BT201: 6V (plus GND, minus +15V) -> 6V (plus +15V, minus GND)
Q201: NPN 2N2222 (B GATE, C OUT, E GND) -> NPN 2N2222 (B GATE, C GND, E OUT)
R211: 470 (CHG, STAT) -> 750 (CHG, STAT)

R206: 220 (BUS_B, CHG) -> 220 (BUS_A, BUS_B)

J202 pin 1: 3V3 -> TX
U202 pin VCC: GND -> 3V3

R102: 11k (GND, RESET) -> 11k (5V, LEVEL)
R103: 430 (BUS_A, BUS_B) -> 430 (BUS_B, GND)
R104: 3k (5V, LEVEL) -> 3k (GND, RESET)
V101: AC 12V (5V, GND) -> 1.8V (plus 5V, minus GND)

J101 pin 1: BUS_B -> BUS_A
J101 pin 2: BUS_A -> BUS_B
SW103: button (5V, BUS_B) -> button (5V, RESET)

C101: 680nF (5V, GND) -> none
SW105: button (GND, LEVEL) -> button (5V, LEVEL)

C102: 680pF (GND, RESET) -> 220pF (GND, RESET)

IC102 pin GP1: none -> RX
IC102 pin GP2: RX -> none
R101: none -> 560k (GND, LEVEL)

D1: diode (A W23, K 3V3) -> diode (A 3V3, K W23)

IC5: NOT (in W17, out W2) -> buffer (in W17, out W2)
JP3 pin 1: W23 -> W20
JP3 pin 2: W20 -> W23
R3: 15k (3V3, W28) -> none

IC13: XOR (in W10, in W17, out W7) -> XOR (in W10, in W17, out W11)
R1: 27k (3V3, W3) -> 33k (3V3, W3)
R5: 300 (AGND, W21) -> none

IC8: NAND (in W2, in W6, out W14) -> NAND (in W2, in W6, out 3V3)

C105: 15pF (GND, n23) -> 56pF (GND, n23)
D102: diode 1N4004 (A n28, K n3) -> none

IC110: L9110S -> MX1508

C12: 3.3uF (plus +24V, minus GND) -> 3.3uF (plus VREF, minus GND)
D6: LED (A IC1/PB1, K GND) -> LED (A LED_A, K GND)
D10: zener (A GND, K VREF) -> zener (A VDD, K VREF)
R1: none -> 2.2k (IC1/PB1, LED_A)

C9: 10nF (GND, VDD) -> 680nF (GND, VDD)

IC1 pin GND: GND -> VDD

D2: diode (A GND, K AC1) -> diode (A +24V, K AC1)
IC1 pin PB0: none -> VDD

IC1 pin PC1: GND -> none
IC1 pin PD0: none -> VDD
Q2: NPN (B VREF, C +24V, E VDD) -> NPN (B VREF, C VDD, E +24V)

▬▬▬▬▬▬

* Action item
All lines above from the one containing "JP3 pin 2: W20 -> W23" to the one containing "D102: diode 1N4004 (A n28, K n3) -> none" must be repeated exactly, both lines included, and no others.

* Answer to the exercise
JP3 pin 2: W20 -> W23
R3: 15k (3V3, W28) -> none

IC13: XOR (in W10, in W17, out W7) -> XOR (in W10, in W17, out W11)
R1: 27k (3V3, W3) -> 33k (3V3, W3)
R5: 300 (AGND, W21) -> none

IC8: NAND (in W2, in W6, out W14) -> NAND (in W2, in W6, out 3V3)

C105: 15pF (GND, n23) -> 56pF (GND, n23)
D102: diode 1N4004 (A n28, K n3) -> none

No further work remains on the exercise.